• [DATA]:
=== Begin Enclosure ===
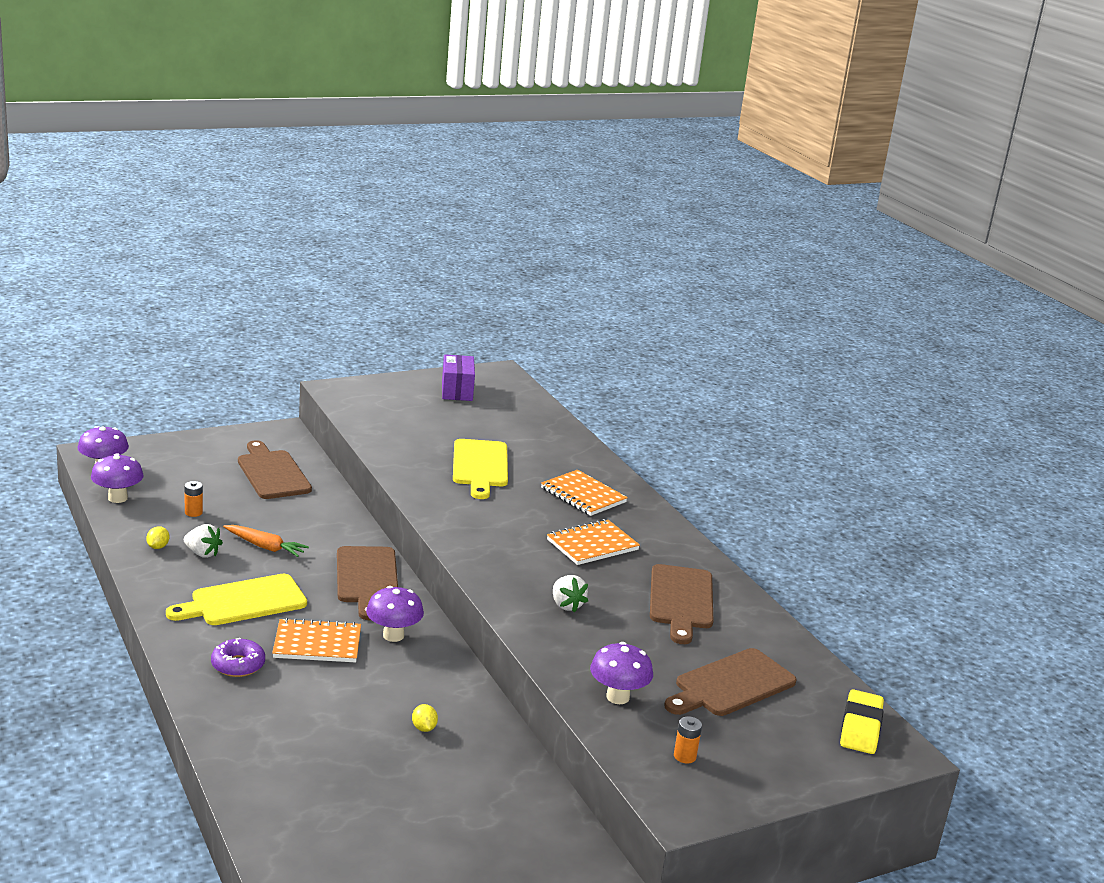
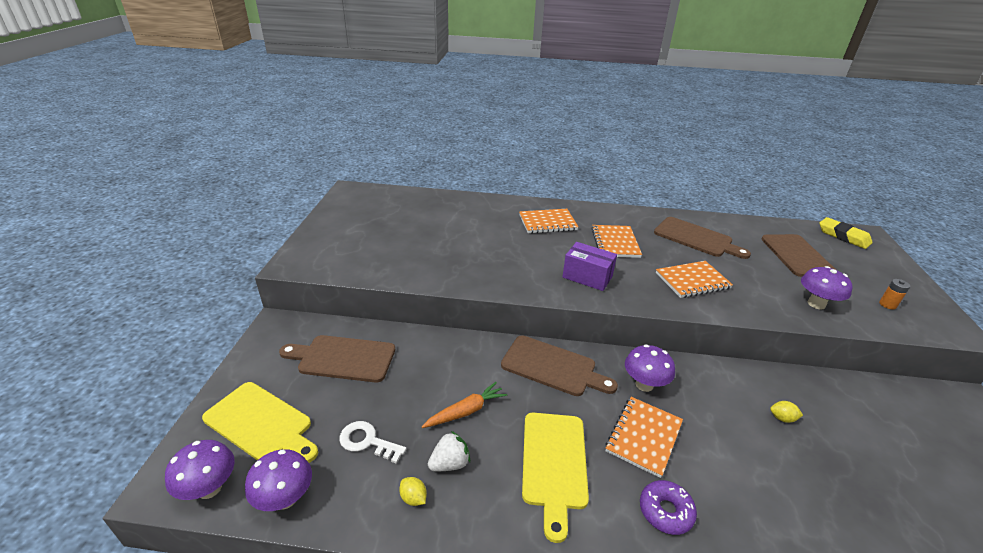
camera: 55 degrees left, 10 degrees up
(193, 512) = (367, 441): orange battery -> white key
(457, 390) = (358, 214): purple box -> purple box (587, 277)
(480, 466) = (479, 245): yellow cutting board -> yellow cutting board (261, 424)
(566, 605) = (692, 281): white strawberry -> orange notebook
=== End Enclosure ===
=== Begin Enclosure ===
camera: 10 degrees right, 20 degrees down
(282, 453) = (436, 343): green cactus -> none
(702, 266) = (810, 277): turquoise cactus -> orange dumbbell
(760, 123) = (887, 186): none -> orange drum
=== End Enclosure ===
• [EXERCISE DETAILS]:
Which lines of the material above hold the string "white"? Pull them out.

• [RESPONSE AREA]:
(193, 512) = (367, 441): orange battery -> white key
(566, 605) = (692, 281): white strawberry -> orange notebook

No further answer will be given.